***** EXTRACTED MATERIAL *****
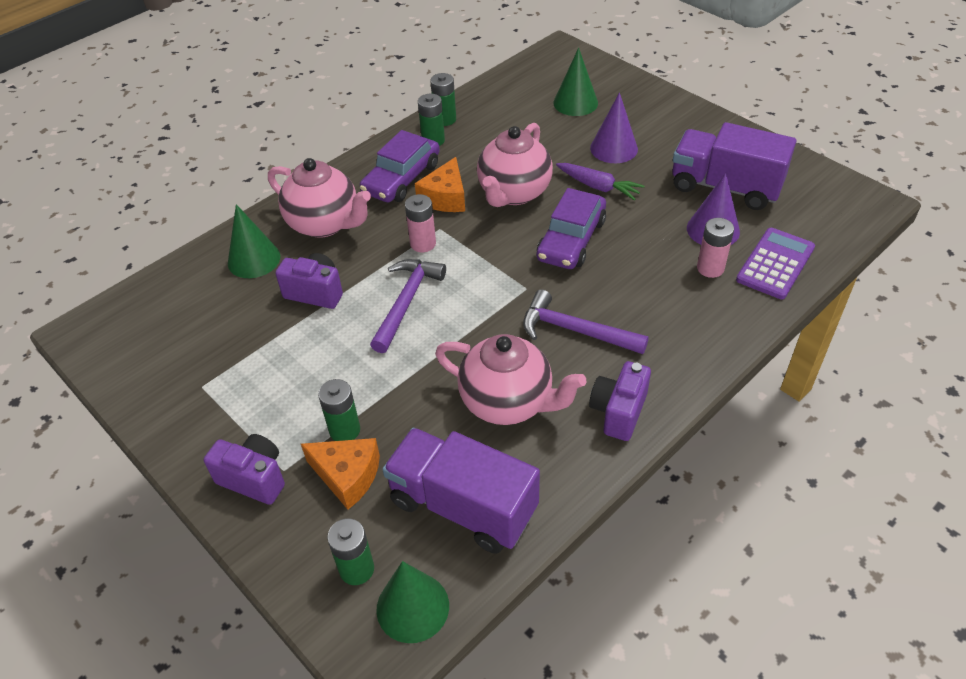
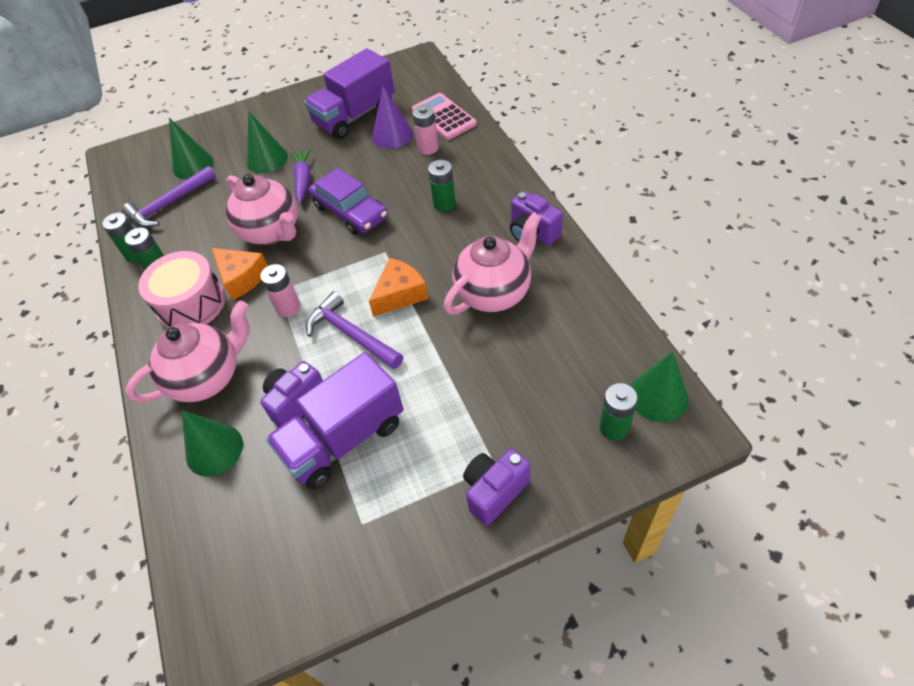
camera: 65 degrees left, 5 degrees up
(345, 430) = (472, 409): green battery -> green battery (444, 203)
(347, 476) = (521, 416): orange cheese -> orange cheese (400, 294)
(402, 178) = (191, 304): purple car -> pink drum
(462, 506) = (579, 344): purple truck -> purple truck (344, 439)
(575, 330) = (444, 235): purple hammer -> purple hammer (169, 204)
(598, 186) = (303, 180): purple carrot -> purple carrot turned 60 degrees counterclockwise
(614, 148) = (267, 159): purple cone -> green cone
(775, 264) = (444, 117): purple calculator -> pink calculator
*****
***** EXTRACTED MATERIAL *****
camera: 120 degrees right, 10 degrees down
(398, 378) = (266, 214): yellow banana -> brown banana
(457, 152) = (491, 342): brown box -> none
*****
*WORK INSTRUCTION:* Each line in the listing either holds the word "pink" or does not. Report how many do, as a bare number.

*SOLVED PROBLEM:* 2